Copy nothing past the line containing "R10: 43k (CT, DIS) -> 12k (CT, DIS)". Transcribe every line of the listing below up to and including it, from the first, except pictures.

** GIVEN ENTRIES follows **

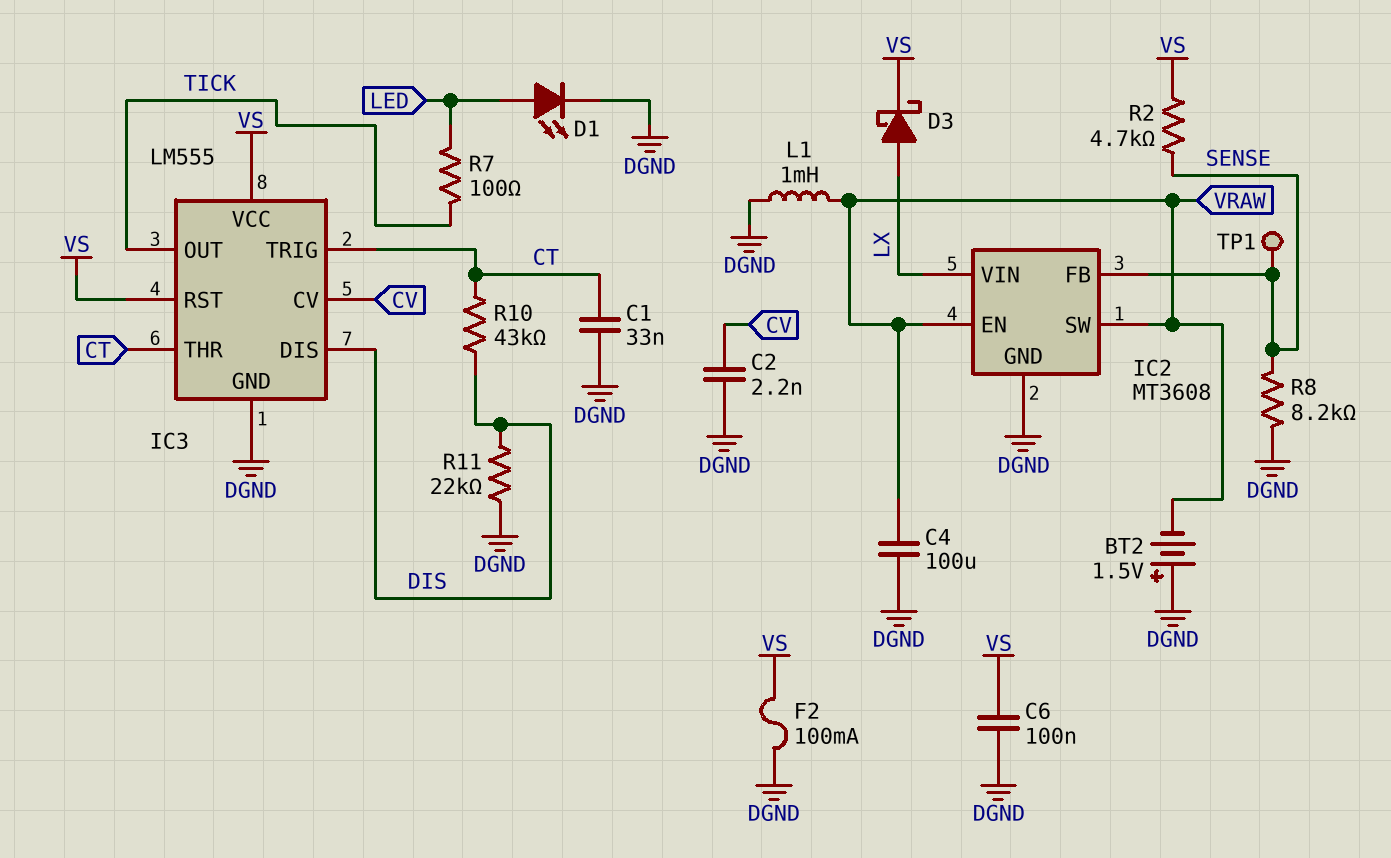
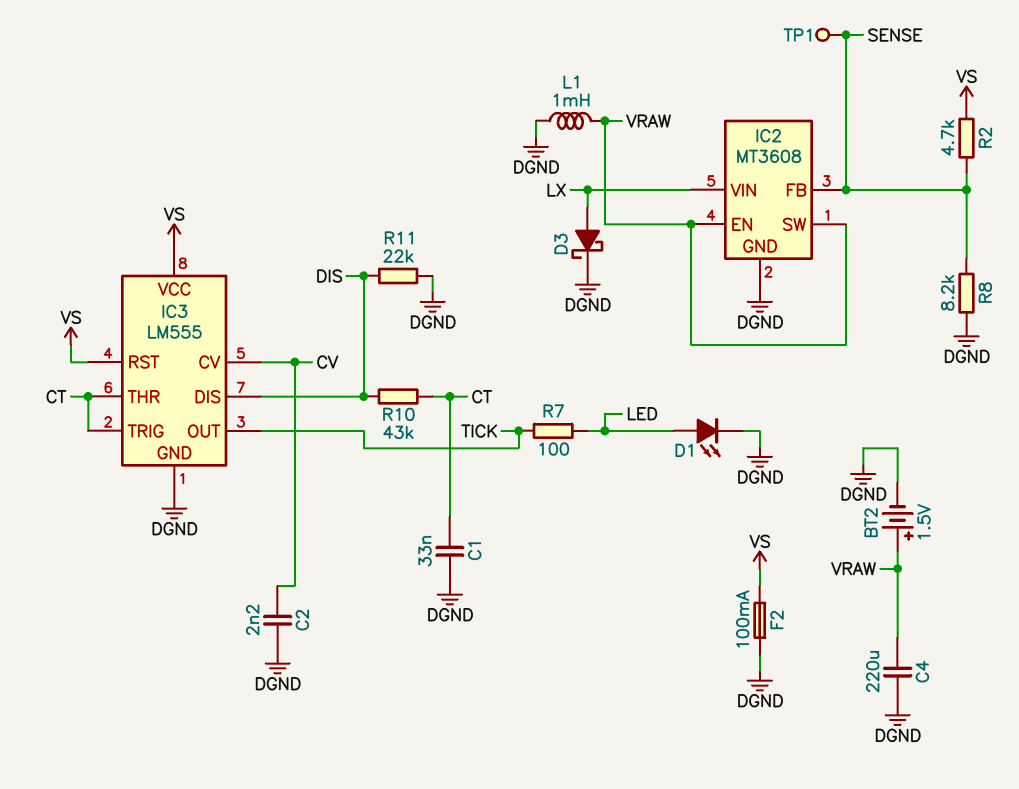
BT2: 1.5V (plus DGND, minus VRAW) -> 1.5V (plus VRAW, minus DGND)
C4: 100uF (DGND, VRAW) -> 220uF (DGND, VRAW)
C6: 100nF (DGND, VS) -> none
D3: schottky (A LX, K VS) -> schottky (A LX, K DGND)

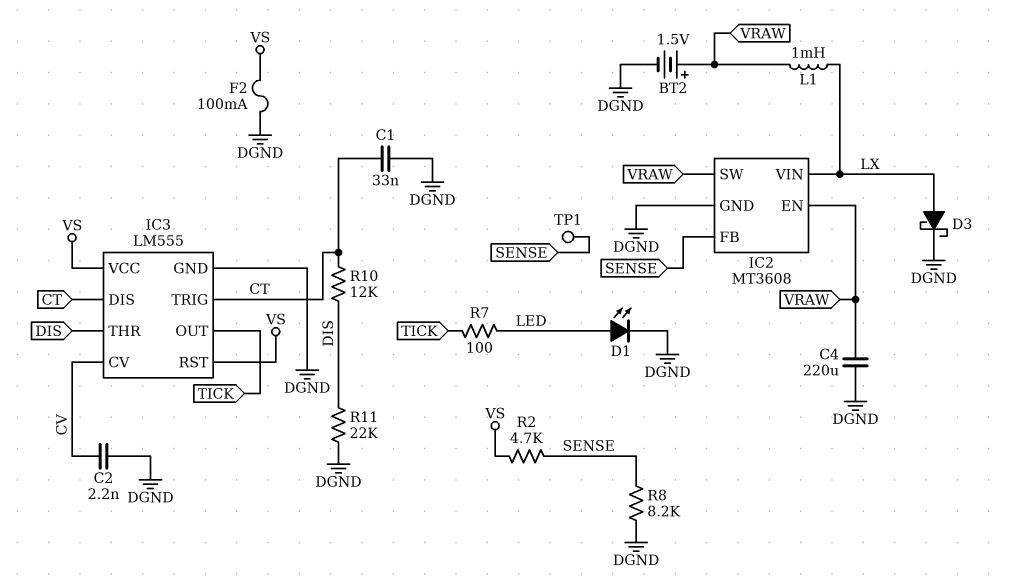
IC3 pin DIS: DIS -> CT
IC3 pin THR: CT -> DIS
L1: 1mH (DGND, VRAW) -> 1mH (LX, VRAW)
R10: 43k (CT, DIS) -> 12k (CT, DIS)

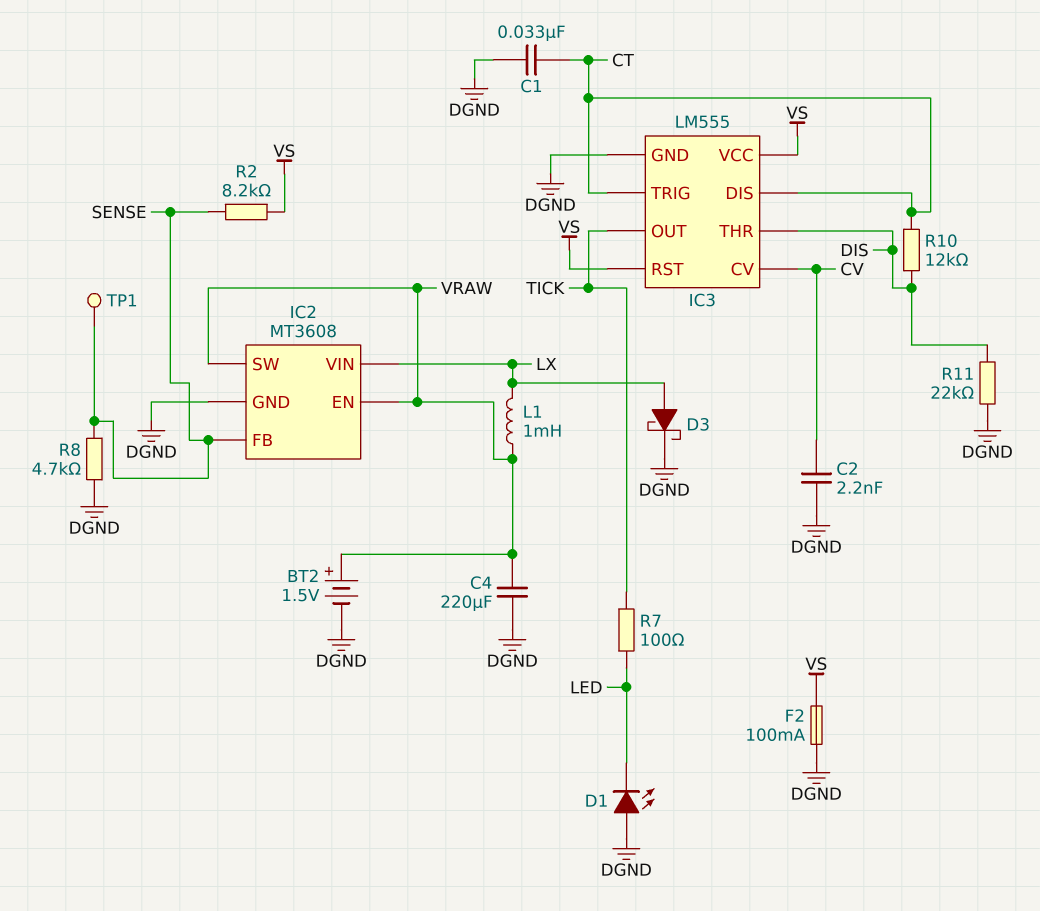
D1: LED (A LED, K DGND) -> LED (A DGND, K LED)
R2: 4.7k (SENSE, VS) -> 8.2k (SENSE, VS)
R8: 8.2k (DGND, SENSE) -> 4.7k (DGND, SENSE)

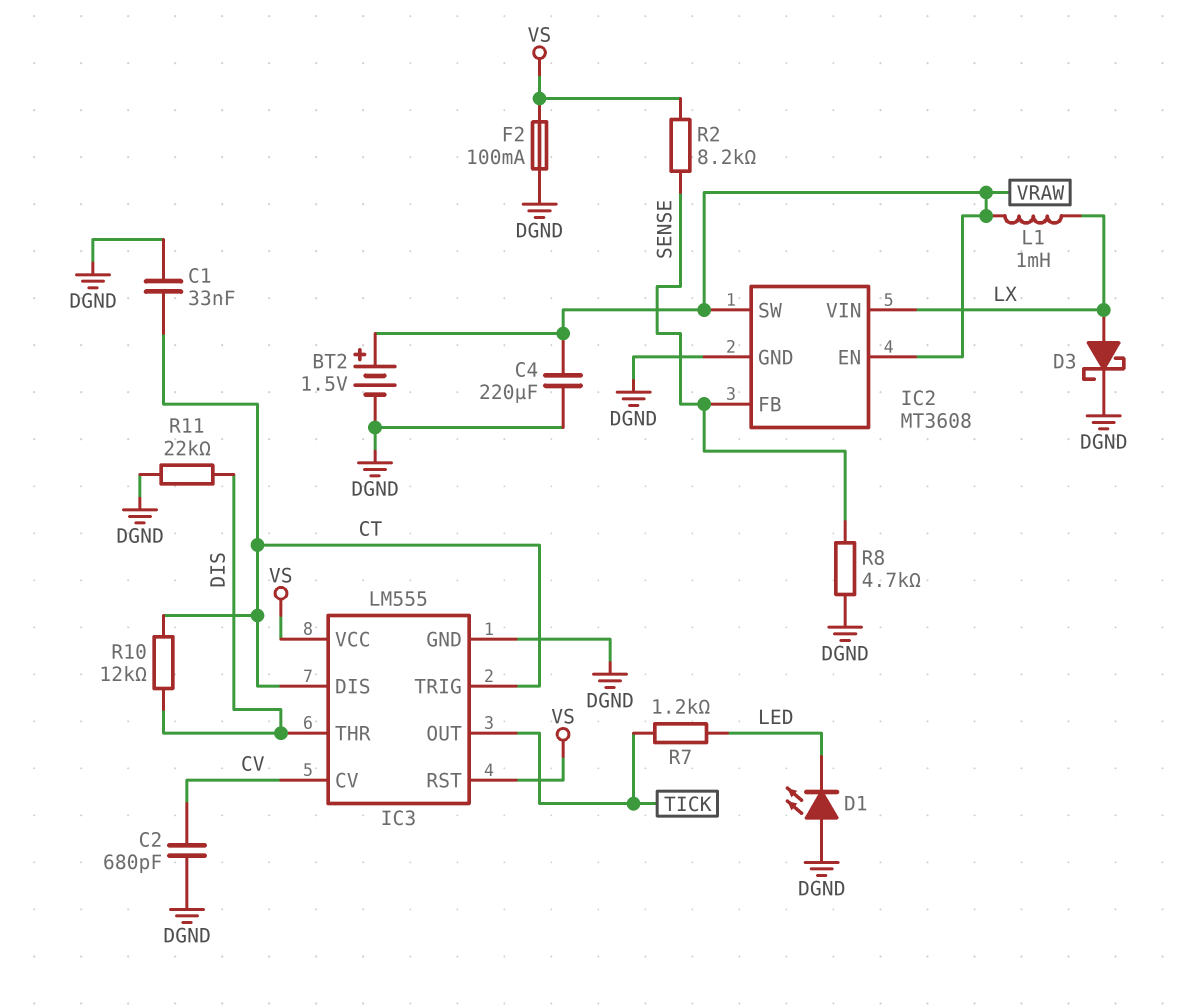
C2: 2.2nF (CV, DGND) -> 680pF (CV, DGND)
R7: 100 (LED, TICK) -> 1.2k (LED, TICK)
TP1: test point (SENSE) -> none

** End of GIVEN ENTRIES **

▸ ANSWER TO THE PROBLEM
BT2: 1.5V (plus DGND, minus VRAW) -> 1.5V (plus VRAW, minus DGND)
C4: 100uF (DGND, VRAW) -> 220uF (DGND, VRAW)
C6: 100nF (DGND, VS) -> none
D3: schottky (A LX, K VS) -> schottky (A LX, K DGND)

IC3 pin DIS: DIS -> CT
IC3 pin THR: CT -> DIS
L1: 1mH (DGND, VRAW) -> 1mH (LX, VRAW)
R10: 43k (CT, DIS) -> 12k (CT, DIS)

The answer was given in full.